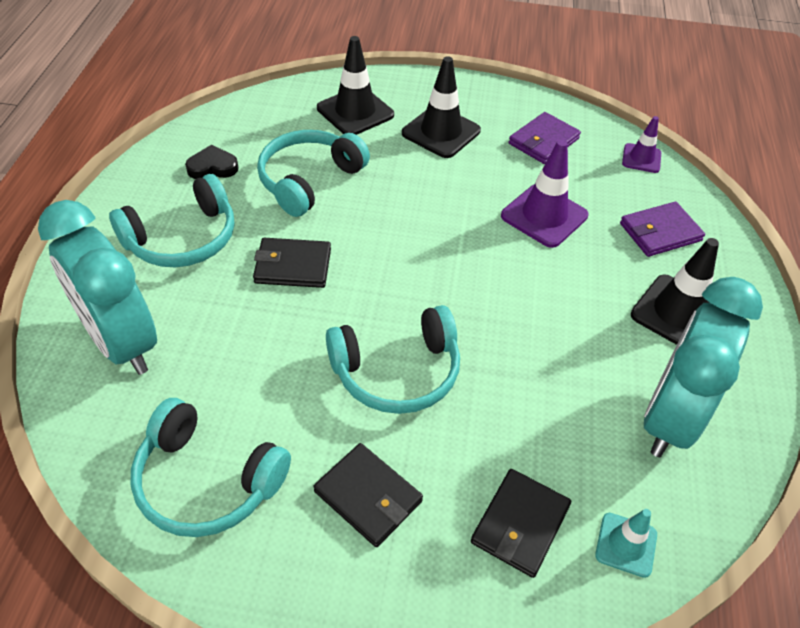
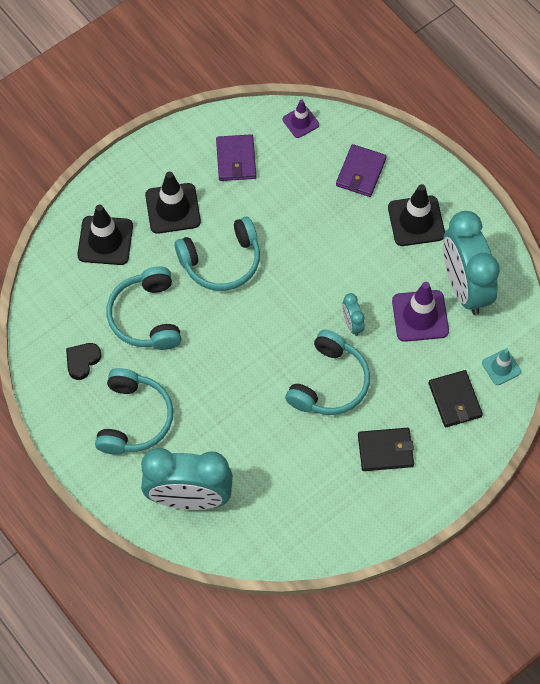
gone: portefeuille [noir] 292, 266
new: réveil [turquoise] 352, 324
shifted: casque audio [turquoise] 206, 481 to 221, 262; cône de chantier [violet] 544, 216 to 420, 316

....................

### WHAT YOU SHOULD DO
None of the pictures should appear; copy the rest of the material above exactly.

### RESULT OF THIS EXERCISE
gone: portefeuille [noir] 292, 266
new: réveil [turquoise] 352, 324
shifted: casque audio [turquoise] 206, 481 to 221, 262; cône de chantier [violet] 544, 216 to 420, 316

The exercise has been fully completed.